--- START STORED RECORDS ---

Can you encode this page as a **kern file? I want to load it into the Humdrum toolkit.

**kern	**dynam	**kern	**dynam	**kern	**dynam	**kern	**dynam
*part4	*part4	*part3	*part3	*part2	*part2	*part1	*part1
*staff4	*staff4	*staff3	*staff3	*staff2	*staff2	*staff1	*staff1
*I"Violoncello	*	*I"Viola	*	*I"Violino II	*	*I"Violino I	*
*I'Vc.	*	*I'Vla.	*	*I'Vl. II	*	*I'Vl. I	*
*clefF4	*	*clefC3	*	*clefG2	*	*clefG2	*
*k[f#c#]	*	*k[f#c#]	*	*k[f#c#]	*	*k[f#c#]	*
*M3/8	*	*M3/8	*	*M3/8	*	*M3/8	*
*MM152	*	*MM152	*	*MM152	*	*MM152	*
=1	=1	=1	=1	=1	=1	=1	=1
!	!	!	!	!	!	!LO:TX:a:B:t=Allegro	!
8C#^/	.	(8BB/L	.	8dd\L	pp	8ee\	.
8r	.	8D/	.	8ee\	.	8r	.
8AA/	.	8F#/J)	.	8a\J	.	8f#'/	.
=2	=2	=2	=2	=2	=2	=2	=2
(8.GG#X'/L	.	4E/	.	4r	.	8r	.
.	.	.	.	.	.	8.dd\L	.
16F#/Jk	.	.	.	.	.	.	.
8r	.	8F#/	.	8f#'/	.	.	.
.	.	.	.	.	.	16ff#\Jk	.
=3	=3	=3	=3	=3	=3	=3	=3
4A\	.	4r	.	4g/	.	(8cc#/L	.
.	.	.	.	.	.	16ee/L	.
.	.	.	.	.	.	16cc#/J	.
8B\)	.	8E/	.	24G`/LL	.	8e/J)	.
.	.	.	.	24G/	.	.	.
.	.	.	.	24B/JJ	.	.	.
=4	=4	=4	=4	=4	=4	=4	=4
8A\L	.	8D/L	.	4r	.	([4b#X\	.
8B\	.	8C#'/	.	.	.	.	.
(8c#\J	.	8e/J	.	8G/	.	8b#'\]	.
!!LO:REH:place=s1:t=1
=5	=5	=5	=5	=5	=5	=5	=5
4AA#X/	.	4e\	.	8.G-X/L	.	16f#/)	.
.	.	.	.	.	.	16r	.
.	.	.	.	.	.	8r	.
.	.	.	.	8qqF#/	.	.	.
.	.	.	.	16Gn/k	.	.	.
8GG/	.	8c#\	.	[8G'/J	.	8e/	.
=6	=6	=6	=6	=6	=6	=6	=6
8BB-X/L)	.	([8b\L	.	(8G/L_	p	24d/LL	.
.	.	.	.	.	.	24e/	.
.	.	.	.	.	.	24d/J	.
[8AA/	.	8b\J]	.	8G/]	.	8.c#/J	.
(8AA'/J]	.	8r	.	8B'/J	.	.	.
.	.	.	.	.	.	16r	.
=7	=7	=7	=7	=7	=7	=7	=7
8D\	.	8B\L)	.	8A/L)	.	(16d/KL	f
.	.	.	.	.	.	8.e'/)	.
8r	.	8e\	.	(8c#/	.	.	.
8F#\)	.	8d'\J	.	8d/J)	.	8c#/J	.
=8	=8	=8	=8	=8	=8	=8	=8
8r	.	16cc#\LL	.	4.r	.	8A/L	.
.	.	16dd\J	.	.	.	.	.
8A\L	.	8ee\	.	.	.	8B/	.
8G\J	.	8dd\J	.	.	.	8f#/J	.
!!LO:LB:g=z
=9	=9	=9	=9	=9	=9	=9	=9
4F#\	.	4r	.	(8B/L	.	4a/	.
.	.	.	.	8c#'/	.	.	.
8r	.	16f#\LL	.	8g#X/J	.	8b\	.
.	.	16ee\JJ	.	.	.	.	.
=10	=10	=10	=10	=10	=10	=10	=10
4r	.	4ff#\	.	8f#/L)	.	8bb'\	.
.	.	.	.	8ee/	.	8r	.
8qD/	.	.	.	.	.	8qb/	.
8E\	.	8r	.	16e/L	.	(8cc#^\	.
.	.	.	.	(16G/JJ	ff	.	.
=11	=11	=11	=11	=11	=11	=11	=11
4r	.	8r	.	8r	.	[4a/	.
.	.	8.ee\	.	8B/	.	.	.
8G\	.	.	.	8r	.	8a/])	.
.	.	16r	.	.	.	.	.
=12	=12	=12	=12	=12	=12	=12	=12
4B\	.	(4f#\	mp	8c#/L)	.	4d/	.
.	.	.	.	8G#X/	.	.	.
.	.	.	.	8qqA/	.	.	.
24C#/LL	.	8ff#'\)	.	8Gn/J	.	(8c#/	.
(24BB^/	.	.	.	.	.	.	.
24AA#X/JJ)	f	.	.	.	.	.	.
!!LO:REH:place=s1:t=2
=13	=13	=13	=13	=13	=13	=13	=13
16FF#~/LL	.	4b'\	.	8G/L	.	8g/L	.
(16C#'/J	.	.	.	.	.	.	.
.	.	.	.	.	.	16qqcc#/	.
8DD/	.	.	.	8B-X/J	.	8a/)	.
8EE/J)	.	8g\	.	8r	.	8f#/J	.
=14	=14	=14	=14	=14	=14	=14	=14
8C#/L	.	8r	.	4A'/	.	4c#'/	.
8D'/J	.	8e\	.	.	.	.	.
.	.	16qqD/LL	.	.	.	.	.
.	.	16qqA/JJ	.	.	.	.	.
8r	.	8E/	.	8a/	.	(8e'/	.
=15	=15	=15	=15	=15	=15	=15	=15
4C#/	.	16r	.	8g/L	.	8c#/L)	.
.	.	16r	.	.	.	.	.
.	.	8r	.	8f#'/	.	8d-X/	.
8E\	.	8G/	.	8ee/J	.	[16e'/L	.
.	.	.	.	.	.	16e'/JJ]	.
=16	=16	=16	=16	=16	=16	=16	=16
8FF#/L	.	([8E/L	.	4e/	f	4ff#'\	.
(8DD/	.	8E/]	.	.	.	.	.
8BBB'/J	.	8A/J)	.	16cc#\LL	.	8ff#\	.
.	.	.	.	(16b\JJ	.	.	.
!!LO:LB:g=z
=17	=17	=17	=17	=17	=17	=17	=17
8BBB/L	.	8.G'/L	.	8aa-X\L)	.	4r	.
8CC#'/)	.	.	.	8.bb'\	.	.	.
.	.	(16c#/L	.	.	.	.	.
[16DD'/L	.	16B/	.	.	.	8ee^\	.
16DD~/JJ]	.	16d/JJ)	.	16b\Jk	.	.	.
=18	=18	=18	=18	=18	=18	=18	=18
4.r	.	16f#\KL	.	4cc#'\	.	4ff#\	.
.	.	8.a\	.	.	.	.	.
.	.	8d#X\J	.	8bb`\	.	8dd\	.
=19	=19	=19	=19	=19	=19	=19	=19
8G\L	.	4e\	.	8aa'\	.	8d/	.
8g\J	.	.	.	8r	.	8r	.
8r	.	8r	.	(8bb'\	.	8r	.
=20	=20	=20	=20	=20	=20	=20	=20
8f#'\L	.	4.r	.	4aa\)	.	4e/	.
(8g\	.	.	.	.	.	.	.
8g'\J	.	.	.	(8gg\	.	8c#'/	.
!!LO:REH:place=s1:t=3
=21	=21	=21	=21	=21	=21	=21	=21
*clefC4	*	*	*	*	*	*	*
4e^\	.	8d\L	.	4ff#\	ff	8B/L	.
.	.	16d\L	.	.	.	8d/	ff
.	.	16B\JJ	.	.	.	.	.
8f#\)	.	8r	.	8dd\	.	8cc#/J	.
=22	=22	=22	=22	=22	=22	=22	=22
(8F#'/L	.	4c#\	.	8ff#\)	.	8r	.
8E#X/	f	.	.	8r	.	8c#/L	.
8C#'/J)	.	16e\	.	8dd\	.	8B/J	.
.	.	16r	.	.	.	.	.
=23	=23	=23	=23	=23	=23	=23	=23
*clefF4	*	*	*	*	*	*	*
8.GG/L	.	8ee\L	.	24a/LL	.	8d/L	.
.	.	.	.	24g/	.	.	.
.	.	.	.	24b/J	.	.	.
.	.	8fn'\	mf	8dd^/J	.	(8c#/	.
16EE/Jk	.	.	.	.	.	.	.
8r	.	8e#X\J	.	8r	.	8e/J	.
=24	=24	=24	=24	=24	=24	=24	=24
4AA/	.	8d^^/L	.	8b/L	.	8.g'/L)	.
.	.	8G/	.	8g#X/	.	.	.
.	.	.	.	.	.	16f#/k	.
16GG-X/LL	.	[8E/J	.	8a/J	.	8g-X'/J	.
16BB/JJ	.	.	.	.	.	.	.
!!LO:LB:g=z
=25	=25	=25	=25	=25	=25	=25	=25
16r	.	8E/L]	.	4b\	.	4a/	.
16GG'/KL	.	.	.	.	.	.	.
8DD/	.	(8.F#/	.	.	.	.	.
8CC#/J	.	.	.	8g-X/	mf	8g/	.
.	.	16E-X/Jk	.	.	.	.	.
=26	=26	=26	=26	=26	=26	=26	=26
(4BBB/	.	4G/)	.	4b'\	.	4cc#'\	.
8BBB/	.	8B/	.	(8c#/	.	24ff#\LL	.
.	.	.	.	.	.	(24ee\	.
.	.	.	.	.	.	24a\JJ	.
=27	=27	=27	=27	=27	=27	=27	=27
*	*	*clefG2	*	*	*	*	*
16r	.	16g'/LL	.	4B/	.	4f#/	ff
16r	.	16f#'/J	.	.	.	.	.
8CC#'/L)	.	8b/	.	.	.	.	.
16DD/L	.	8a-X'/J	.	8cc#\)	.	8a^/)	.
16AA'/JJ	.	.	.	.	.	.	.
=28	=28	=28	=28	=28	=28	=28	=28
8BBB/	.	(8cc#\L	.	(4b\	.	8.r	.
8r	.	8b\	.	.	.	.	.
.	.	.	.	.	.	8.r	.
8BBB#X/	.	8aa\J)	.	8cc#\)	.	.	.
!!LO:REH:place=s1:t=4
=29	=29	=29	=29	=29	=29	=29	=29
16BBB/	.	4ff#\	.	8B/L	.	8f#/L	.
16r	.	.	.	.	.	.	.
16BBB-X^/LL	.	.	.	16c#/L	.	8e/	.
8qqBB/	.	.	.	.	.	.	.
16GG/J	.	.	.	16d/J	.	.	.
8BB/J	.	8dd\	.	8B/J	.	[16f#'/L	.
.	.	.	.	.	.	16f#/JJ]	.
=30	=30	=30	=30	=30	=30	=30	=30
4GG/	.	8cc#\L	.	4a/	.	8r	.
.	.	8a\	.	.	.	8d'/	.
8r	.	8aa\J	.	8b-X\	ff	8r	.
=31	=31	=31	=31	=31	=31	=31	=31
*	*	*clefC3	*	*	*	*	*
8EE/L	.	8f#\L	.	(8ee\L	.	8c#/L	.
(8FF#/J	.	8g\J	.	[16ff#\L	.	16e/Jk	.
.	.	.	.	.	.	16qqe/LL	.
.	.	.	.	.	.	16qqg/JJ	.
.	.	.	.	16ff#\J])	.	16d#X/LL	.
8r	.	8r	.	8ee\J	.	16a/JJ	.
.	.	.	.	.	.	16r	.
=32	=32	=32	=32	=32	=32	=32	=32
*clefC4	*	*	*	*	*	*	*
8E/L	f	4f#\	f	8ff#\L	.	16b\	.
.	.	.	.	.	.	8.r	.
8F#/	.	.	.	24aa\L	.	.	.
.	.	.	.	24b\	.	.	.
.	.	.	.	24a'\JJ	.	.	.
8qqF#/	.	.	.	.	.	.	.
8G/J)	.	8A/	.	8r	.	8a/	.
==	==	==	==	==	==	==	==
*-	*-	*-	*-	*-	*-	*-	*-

--- END STORED RECORDS ---

List every line of the records that contains the string "place".

*ANSWER IN FULL*:
!!LO:REH:place=s1:t=1
!!LO:REH:place=s1:t=2
!!LO:REH:place=s1:t=3
!!LO:REH:place=s1:t=4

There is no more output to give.